* _YOUR GOAL_
Exactly the lines from the line with "tan 2x2 round" through the final line of the records below, both ends included, are to be set down. Do not include pictures.

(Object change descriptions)

== Segment start ==

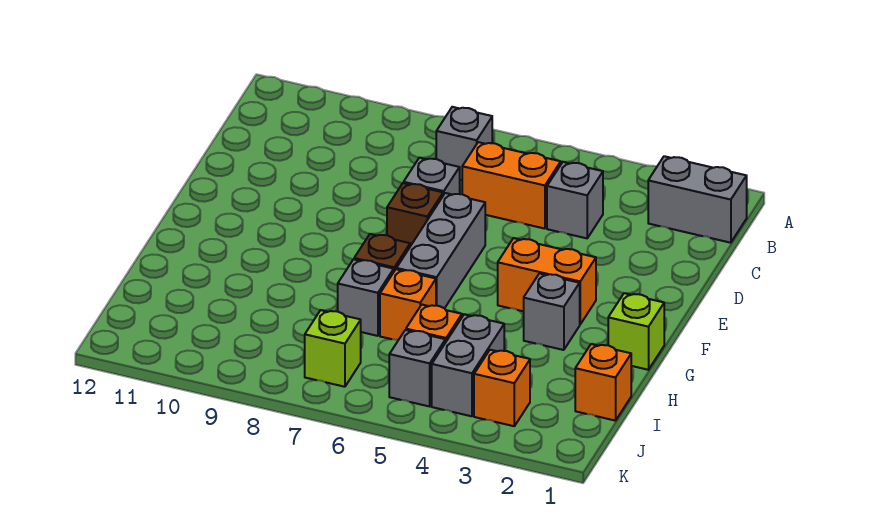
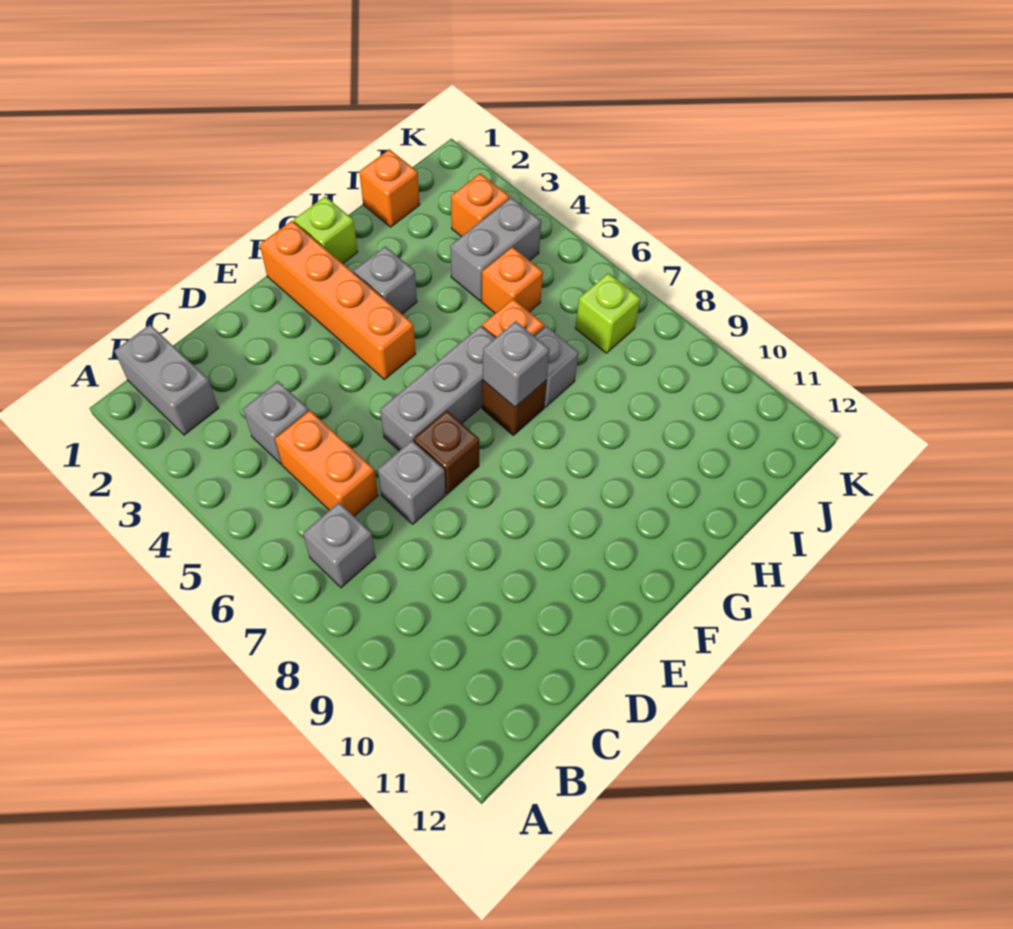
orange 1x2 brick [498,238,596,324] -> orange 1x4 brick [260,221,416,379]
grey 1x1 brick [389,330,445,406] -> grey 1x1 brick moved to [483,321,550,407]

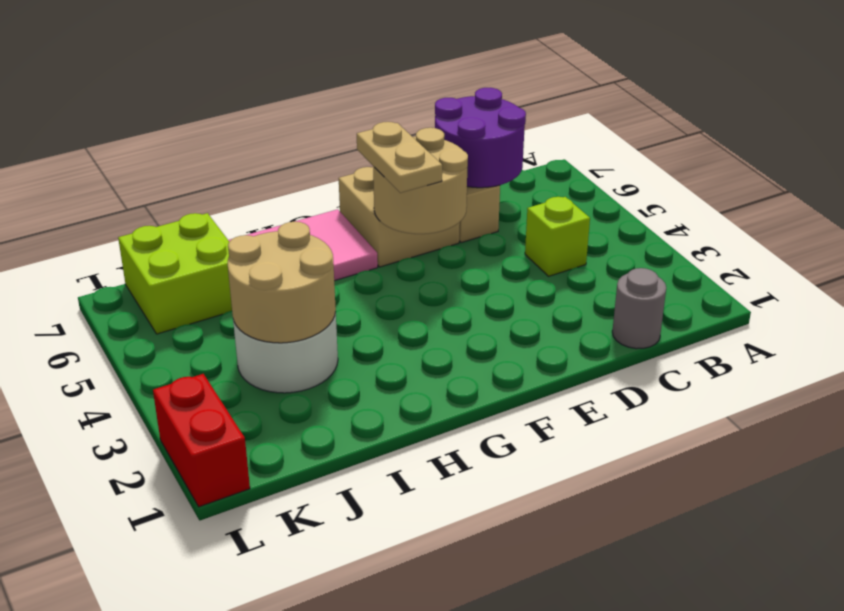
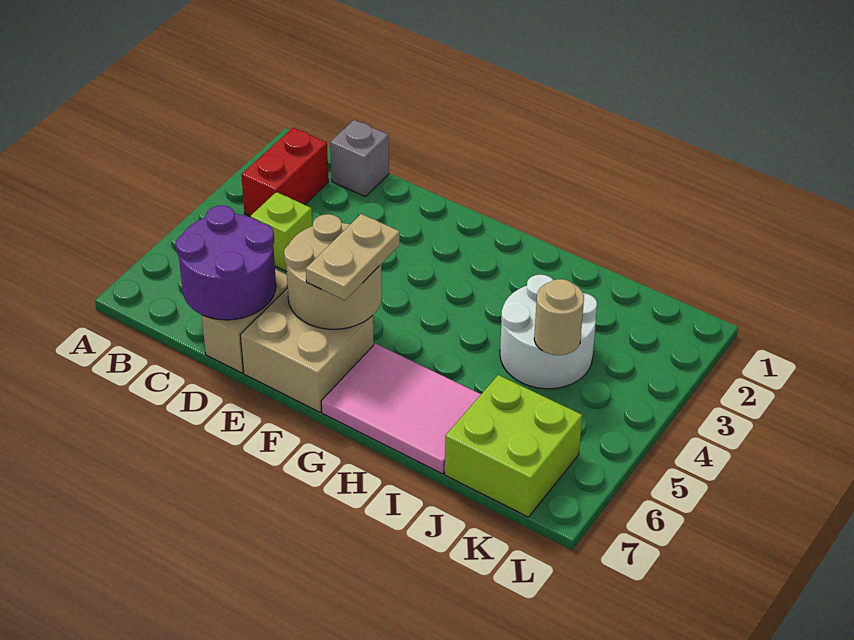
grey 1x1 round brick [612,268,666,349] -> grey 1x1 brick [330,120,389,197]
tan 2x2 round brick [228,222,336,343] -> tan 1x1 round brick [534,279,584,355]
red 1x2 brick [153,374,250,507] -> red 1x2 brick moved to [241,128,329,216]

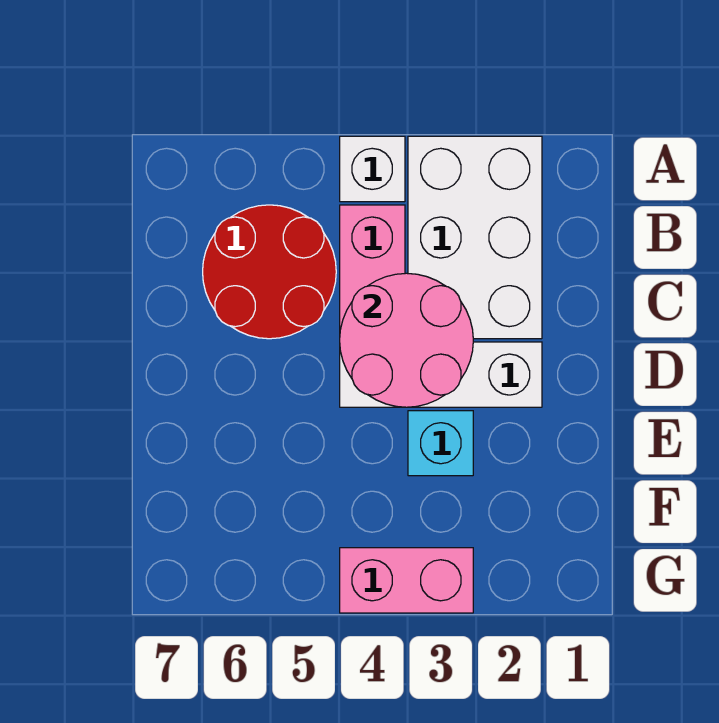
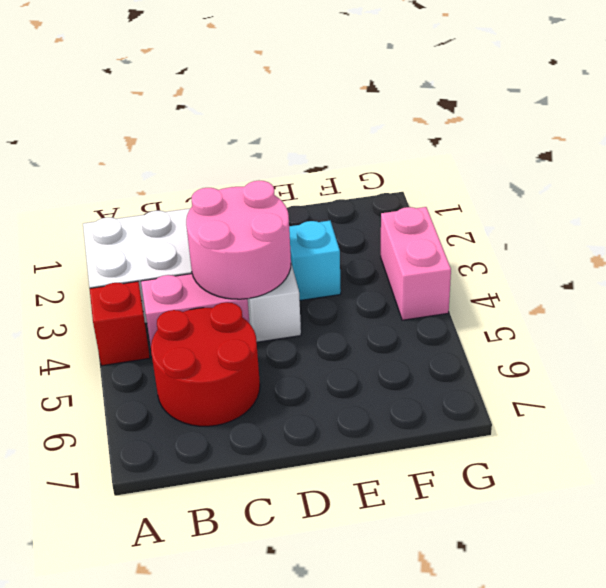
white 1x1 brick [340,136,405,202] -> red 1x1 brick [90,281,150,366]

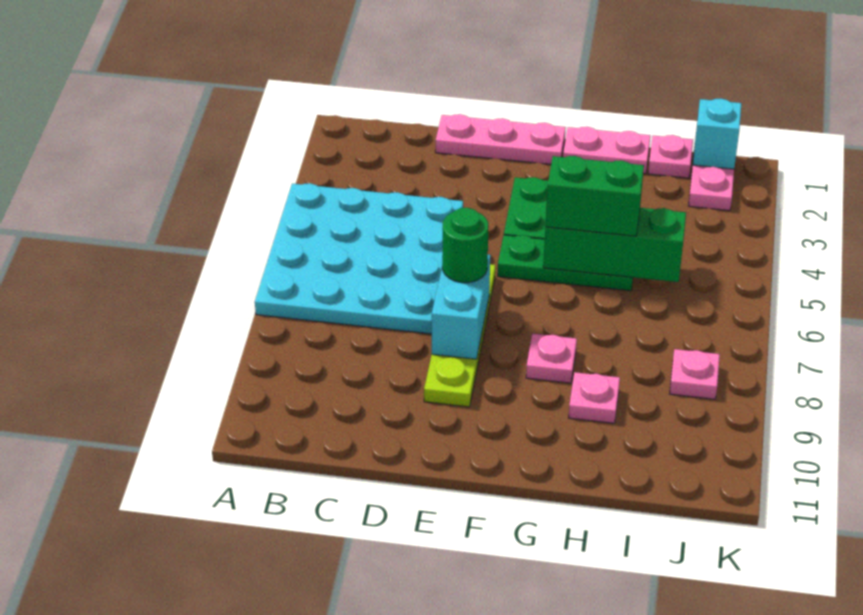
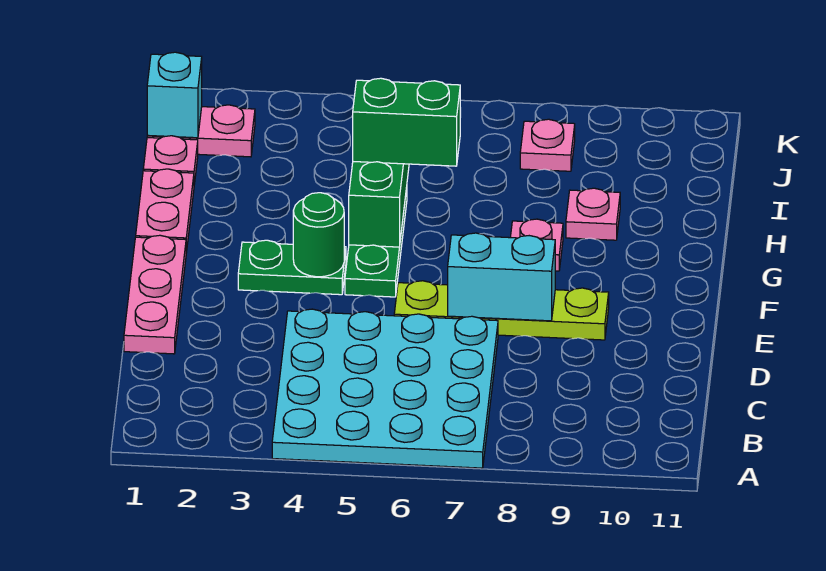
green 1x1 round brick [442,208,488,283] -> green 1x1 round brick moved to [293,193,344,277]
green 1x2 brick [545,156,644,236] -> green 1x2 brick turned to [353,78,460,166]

== Segment end ==

* _REPLY_
tan 2x2 round brick [228,222,336,343] -> tan 1x1 round brick [534,279,584,355]
red 1x2 brick [153,374,250,507] -> red 1x2 brick moved to [241,128,329,216]

white 1x1 brick [340,136,405,202] -> red 1x1 brick [90,281,150,366]

green 1x1 round brick [442,208,488,283] -> green 1x1 round brick moved to [293,193,344,277]
green 1x2 brick [545,156,644,236] -> green 1x2 brick turned to [353,78,460,166]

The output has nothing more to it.